Segment Start: PROVIDED DATA
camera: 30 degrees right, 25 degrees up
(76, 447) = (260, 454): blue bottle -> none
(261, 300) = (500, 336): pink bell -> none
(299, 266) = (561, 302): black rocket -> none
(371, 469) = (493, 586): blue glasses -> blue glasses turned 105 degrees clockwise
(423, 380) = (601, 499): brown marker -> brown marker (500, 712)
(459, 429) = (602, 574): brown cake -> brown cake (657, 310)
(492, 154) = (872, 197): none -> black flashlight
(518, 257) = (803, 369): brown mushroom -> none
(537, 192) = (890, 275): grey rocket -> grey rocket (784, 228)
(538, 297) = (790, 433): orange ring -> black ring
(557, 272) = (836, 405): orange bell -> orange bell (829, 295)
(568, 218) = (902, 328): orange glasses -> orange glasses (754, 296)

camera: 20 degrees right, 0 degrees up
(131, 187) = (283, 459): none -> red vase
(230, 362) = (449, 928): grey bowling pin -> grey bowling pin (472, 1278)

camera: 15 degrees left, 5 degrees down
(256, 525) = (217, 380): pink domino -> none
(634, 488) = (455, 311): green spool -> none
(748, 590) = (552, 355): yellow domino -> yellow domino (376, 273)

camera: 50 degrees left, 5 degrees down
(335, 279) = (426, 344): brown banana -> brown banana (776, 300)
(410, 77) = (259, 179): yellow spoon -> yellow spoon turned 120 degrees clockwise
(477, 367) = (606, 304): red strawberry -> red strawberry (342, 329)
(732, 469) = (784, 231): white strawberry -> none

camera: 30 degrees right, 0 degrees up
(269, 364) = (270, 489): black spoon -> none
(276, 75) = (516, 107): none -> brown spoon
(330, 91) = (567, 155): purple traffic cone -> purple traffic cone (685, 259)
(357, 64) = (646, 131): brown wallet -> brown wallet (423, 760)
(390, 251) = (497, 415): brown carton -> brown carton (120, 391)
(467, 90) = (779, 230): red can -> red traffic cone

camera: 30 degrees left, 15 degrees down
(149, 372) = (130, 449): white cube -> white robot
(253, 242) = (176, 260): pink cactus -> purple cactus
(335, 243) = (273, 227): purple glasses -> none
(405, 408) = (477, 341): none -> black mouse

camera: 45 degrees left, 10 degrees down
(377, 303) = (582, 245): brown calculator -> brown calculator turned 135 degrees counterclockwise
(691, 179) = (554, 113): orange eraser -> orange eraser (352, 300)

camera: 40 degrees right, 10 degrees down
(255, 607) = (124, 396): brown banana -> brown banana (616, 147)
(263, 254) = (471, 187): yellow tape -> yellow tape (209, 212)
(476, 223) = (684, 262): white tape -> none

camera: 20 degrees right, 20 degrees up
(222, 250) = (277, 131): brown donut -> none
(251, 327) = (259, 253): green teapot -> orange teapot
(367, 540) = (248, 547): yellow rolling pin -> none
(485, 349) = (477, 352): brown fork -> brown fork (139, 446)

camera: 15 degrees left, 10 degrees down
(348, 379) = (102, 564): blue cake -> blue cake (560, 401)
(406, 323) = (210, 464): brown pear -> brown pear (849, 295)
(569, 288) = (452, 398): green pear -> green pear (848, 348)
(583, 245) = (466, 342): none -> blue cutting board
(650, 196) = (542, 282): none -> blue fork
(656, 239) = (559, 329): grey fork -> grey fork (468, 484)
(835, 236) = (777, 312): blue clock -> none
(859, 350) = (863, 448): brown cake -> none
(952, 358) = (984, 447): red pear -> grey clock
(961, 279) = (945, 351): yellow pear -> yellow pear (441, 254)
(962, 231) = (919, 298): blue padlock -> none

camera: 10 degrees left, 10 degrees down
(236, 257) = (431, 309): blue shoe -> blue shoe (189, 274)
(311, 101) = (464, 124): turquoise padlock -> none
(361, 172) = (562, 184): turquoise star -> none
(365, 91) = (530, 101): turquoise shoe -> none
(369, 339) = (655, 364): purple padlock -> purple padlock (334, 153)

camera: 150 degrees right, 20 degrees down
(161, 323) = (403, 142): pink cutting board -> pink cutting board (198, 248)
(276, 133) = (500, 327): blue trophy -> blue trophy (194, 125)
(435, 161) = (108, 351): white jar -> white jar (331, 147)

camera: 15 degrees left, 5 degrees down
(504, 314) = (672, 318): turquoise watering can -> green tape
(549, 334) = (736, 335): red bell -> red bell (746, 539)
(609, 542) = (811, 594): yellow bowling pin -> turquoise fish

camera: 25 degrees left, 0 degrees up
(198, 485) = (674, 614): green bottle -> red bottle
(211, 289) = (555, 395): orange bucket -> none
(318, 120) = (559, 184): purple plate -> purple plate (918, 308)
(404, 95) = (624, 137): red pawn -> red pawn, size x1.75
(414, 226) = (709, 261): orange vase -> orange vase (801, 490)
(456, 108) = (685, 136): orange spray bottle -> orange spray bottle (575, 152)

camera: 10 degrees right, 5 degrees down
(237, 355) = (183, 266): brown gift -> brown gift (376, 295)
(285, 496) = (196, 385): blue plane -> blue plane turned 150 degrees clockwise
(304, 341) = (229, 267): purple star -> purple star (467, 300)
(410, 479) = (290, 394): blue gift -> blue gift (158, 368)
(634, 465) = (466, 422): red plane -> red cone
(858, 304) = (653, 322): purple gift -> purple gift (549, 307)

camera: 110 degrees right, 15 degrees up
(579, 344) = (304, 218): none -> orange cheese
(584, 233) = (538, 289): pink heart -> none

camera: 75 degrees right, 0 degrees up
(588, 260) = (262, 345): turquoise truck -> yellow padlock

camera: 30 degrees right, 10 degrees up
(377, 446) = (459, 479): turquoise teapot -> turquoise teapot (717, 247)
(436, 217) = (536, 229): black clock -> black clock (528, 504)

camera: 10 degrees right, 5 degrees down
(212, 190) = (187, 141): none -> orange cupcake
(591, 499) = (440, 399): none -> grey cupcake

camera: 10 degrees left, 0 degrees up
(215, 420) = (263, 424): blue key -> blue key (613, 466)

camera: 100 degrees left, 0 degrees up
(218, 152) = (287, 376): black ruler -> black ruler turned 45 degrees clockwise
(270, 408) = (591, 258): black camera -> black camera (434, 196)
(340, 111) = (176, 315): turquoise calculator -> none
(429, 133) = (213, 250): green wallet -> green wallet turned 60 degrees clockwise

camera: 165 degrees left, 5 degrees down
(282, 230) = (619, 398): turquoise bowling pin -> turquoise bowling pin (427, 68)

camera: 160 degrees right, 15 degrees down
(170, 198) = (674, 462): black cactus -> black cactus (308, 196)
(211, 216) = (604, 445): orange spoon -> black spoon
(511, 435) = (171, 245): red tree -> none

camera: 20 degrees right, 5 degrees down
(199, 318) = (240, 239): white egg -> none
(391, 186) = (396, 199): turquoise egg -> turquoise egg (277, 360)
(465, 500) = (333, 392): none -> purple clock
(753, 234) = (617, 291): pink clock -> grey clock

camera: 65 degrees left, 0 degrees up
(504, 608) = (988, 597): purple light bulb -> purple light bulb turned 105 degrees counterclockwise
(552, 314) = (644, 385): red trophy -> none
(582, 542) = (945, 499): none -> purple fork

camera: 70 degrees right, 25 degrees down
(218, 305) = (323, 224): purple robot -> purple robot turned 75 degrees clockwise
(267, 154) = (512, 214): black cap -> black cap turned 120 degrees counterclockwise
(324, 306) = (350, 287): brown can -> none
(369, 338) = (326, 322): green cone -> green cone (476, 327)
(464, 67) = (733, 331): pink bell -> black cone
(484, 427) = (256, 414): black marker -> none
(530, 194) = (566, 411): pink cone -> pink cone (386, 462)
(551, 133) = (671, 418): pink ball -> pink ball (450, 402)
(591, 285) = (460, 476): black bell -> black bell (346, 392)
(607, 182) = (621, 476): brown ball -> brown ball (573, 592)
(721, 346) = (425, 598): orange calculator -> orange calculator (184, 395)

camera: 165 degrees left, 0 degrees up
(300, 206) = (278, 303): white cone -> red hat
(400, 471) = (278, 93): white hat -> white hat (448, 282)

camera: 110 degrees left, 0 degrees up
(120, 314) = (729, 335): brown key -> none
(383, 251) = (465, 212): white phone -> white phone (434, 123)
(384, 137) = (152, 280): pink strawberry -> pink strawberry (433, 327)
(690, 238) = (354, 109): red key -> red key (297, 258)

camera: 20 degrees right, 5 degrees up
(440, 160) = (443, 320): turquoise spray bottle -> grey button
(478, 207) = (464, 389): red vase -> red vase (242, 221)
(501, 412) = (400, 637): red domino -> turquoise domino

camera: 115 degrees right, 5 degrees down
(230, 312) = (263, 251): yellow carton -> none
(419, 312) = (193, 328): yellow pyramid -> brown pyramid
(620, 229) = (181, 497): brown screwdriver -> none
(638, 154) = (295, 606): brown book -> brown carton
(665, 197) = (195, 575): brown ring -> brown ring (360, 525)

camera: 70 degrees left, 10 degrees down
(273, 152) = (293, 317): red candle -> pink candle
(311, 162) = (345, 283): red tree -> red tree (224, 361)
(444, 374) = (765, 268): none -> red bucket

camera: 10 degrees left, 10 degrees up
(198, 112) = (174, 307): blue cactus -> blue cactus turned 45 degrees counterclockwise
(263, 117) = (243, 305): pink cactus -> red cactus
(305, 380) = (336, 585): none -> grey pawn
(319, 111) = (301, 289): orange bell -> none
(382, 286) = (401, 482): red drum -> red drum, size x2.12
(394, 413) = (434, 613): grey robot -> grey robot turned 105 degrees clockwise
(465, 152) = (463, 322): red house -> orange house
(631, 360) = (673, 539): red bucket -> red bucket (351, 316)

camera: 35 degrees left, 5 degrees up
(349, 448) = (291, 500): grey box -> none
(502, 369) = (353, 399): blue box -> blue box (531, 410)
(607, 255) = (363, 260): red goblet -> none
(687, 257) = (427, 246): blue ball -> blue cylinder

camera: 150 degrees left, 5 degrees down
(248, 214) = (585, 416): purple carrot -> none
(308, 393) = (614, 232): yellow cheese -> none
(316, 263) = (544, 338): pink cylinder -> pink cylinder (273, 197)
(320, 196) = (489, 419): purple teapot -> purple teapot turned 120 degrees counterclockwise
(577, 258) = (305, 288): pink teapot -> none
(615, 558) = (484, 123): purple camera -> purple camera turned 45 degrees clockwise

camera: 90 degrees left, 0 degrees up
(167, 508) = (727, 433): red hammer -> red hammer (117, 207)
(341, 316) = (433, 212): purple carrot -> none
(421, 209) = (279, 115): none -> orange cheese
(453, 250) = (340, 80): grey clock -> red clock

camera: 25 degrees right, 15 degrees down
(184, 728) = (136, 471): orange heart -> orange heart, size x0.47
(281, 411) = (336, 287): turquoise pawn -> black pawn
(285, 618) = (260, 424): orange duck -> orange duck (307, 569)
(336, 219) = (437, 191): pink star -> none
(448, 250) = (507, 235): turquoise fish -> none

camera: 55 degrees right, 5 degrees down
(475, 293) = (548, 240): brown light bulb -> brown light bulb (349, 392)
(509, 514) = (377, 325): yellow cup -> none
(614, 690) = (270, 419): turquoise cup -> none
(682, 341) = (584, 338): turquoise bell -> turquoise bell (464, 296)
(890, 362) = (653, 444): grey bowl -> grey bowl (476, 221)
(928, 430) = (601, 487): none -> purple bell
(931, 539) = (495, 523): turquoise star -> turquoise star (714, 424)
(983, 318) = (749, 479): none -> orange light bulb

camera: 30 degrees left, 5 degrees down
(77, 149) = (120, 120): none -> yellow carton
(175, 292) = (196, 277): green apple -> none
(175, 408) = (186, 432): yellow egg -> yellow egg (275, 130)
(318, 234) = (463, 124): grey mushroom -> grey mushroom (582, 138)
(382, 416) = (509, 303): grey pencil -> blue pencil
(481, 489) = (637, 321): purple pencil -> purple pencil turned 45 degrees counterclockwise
Segment End: PROVIDED DATA
GOAL OF THE EXERCISE: All lines in the data above from the one with "camera: 45 degrees left, 10 degrees down" through the one with "(222, 250) = (277, 131): brown donut -> none" must be repeated exactly, and no others.

PROBLEM SOLUTION:
camera: 45 degrees left, 10 degrees down
(377, 303) = (582, 245): brown calculator -> brown calculator turned 135 degrees counterclockwise
(691, 179) = (554, 113): orange eraser -> orange eraser (352, 300)

camera: 40 degrees right, 10 degrees down
(255, 607) = (124, 396): brown banana -> brown banana (616, 147)
(263, 254) = (471, 187): yellow tape -> yellow tape (209, 212)
(476, 223) = (684, 262): white tape -> none

camera: 20 degrees right, 20 degrees up
(222, 250) = (277, 131): brown donut -> none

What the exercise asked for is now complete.